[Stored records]
★ ★ ★
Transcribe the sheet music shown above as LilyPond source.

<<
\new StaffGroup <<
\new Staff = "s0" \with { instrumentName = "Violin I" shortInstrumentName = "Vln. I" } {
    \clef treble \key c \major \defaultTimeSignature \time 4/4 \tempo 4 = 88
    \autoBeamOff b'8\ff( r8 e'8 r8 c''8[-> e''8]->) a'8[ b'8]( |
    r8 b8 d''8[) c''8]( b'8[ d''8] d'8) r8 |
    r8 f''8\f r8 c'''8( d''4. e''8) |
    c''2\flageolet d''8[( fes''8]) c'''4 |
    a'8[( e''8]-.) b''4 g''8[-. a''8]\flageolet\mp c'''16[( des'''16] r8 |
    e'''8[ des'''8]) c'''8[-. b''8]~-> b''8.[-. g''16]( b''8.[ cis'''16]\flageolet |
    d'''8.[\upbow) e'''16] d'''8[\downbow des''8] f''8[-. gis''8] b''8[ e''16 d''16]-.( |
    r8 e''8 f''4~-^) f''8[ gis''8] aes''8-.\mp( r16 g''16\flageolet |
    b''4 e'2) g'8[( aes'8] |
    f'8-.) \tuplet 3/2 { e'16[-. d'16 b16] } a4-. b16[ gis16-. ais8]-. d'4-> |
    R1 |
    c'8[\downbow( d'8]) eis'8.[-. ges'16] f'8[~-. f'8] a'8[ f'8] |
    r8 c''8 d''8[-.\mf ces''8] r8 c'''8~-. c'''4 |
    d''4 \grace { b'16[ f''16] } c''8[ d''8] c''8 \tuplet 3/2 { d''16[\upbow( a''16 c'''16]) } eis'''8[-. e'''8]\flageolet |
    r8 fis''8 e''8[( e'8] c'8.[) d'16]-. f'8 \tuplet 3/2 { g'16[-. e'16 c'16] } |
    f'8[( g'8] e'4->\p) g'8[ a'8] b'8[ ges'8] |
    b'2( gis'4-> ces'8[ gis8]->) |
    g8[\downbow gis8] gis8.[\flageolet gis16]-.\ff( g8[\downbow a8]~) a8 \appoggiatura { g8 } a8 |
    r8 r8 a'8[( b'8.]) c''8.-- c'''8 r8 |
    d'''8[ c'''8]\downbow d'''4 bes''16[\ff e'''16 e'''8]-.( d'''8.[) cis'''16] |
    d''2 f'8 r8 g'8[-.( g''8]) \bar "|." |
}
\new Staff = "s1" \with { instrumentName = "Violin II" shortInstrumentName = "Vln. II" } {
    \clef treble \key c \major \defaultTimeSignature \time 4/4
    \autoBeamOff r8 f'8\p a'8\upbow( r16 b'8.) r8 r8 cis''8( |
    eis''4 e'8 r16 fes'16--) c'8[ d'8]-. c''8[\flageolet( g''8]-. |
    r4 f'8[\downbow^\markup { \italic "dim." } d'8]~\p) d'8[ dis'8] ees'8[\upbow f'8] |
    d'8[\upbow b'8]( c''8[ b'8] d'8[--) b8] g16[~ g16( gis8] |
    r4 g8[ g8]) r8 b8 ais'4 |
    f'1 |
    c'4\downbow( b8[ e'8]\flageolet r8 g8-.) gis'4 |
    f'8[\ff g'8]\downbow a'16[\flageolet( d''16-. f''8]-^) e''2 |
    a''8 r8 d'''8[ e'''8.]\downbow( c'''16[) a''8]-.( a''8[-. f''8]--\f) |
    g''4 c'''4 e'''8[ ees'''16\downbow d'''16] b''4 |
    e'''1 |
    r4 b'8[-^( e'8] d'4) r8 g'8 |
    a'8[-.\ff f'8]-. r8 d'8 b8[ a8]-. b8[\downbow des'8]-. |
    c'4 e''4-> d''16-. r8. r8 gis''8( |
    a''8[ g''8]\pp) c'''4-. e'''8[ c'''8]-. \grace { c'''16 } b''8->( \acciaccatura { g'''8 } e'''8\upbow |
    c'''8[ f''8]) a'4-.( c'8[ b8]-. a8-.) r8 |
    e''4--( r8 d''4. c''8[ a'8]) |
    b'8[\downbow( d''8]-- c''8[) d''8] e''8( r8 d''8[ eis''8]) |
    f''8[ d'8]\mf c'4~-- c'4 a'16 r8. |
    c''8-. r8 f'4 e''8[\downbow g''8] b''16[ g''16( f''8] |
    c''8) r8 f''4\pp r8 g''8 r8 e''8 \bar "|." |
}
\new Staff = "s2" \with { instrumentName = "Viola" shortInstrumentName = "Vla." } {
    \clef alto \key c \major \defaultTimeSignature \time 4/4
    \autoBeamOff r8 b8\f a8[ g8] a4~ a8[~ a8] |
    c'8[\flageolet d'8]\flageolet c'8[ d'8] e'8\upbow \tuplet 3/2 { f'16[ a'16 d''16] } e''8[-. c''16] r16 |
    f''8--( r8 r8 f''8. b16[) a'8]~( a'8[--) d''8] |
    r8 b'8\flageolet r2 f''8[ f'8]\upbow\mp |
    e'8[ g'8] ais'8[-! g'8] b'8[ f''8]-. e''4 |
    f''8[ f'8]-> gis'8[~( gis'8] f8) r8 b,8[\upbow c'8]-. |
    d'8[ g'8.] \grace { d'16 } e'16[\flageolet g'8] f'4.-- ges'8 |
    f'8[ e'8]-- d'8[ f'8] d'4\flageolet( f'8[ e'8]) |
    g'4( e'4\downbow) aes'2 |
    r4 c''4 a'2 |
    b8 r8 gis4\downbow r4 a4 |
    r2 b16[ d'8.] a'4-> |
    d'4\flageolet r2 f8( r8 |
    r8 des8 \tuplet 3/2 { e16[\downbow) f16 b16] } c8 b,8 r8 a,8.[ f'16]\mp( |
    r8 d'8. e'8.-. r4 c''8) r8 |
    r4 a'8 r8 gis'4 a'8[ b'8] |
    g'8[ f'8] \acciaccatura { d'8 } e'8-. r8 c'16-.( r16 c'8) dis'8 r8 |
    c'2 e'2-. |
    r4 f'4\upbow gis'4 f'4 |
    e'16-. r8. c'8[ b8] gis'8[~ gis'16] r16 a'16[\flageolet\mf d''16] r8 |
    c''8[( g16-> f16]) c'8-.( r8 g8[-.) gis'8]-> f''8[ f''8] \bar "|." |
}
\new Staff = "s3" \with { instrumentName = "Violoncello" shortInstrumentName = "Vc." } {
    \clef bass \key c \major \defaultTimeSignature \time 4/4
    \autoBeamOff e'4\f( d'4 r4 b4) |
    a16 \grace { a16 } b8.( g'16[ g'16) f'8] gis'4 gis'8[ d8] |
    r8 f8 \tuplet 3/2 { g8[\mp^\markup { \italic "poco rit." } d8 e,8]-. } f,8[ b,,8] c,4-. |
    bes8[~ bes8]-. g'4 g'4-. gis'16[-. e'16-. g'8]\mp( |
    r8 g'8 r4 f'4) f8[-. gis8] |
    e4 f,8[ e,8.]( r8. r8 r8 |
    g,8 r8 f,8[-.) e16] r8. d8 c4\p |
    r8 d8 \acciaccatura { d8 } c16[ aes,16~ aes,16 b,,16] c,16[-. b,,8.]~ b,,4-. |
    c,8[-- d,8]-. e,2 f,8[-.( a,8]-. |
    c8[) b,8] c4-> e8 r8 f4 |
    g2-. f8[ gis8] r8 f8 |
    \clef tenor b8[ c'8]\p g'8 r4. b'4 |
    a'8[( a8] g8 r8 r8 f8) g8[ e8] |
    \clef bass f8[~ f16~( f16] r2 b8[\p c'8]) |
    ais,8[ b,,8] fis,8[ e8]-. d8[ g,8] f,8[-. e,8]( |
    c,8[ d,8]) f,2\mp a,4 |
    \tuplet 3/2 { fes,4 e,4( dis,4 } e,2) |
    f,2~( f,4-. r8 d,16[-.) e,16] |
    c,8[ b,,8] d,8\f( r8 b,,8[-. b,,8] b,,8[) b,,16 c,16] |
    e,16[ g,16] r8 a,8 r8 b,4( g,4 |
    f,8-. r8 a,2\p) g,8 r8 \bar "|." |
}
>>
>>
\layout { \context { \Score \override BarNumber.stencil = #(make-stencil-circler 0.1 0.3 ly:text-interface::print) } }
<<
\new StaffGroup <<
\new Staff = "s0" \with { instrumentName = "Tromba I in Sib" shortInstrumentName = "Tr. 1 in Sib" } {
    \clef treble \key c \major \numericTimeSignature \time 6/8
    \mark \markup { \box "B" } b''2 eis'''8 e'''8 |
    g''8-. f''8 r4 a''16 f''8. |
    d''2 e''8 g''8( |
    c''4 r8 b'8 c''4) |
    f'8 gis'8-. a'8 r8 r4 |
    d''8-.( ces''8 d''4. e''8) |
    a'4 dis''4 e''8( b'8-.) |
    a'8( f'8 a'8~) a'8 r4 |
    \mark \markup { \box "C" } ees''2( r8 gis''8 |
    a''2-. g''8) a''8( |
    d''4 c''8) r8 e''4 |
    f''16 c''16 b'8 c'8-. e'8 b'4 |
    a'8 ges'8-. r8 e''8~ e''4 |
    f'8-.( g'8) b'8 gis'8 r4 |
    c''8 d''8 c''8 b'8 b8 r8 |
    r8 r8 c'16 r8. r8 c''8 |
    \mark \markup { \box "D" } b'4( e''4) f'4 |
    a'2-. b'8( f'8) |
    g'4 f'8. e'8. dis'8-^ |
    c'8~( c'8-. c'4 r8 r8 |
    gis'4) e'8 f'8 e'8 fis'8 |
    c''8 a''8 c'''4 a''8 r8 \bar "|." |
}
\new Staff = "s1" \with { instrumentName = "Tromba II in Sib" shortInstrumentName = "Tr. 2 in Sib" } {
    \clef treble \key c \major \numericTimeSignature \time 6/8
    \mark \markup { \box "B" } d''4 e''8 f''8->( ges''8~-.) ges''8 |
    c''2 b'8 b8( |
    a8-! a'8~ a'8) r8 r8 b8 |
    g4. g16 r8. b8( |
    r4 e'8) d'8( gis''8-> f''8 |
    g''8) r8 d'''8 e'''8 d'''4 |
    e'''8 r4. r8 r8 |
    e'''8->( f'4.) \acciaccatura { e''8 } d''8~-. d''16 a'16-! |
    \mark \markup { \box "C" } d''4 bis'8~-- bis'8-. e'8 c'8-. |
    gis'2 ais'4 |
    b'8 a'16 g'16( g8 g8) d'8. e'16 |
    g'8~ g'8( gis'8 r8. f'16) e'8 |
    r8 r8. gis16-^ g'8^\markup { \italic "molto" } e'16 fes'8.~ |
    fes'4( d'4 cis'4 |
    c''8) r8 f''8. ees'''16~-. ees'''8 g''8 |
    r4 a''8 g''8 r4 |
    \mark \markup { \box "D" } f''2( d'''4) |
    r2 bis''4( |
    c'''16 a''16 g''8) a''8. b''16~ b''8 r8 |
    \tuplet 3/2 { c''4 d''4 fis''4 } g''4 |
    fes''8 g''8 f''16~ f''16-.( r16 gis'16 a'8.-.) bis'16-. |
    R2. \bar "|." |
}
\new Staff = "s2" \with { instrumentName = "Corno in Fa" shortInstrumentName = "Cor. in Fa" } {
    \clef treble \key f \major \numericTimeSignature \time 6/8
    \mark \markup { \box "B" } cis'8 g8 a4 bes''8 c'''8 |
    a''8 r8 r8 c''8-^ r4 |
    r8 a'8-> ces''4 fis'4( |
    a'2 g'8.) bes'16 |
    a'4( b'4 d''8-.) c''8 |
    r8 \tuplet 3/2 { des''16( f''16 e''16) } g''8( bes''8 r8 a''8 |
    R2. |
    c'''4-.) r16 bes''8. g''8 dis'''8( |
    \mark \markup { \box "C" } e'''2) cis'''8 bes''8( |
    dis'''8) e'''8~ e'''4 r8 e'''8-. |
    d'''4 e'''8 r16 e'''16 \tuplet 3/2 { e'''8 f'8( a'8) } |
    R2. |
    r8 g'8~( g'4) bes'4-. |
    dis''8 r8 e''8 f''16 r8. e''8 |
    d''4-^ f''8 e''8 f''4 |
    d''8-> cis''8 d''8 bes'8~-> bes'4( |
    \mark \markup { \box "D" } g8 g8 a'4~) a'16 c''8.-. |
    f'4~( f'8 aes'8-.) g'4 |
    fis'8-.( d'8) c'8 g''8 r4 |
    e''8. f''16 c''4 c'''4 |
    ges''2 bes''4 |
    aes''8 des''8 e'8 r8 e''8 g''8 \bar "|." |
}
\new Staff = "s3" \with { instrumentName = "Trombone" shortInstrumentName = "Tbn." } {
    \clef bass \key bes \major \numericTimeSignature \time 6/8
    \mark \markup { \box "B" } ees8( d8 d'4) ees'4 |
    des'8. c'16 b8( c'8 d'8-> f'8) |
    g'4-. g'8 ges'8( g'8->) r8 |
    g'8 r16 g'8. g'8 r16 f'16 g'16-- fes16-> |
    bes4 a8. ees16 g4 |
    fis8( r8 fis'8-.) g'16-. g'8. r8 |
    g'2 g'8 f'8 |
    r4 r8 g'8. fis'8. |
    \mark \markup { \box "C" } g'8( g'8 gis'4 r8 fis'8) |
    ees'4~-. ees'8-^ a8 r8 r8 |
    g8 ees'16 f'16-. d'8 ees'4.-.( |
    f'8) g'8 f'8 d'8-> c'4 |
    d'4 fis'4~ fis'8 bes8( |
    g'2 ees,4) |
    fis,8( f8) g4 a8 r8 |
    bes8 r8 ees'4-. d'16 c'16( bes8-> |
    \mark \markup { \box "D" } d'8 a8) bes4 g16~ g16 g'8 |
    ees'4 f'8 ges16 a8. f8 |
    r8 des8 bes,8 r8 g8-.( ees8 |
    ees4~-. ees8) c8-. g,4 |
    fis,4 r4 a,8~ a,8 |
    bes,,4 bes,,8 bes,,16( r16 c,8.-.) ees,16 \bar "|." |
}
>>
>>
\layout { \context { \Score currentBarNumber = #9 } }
★ ★ ★
Please find each line in the records that contains the string "with" and copy those lines out. Case counts.

\new Staff = "s0" \with { instrumentName = "Violin I" shortInstrumentName = "Vln. I" } {
\new Staff = "s1" \with { instrumentName = "Violin II" shortInstrumentName = "Vln. II" } {
\new Staff = "s2" \with { instrumentName = "Viola" shortInstrumentName = "Vla." } {
\new Staff = "s3" \with { instrumentName = "Violoncello" shortInstrumentName = "Vc." } {
\new Staff = "s0" \with { instrumentName = "Tromba I in Sib" shortInstrumentName = "Tr. 1 in Sib" } {
\new Staff = "s1" \with { instrumentName = "Tromba II in Sib" shortInstrumentName = "Tr. 2 in Sib" } {
\new Staff = "s2" \with { instrumentName = "Corno in Fa" shortInstrumentName = "Cor. in Fa" } {
\new Staff = "s3" \with { instrumentName = "Trombone" shortInstrumentName = "Tbn." } {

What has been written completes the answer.